● EXERCISE PROMPT
Repeat nothing but the line containing "[364,201,401,232]" and the lines that follow it, up to and including the last line of the data below.

▬▬▬

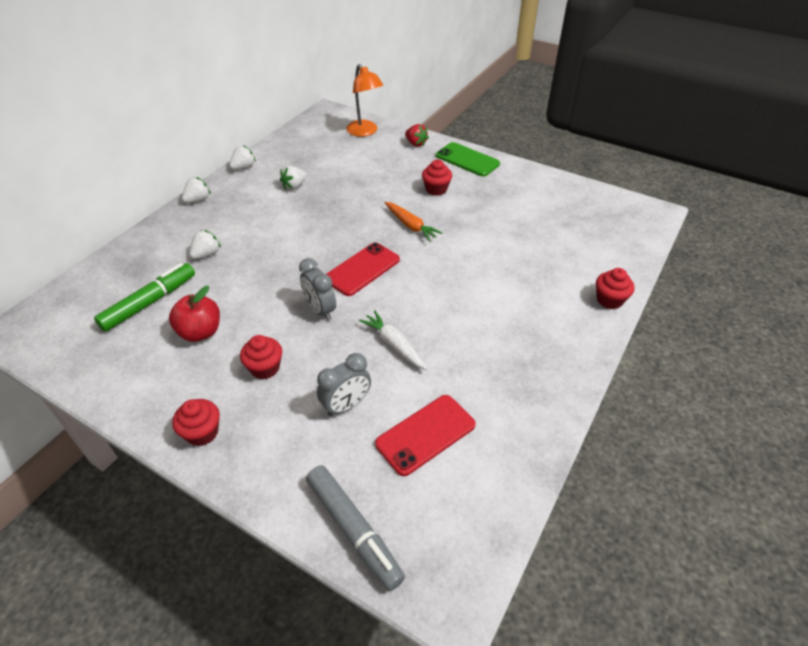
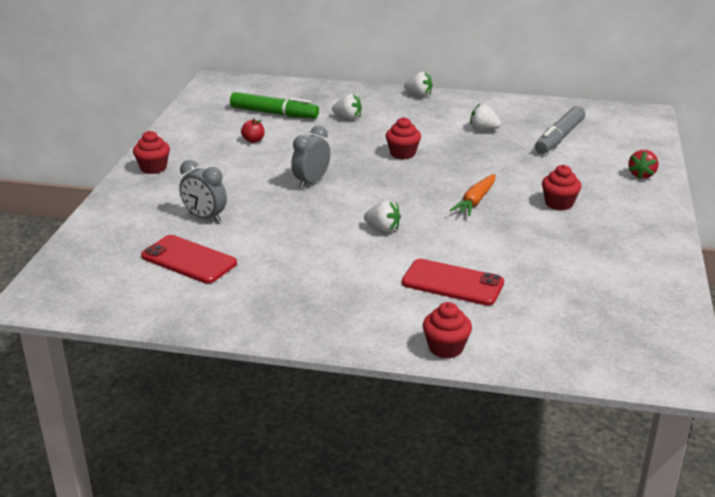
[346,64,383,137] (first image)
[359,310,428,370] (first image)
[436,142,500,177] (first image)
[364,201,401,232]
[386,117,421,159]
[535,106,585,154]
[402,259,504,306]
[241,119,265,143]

▬▬▬

● REPLY TO THE TASK
[364,201,401,232]
[386,117,421,159]
[535,106,585,154]
[402,259,504,306]
[241,119,265,143]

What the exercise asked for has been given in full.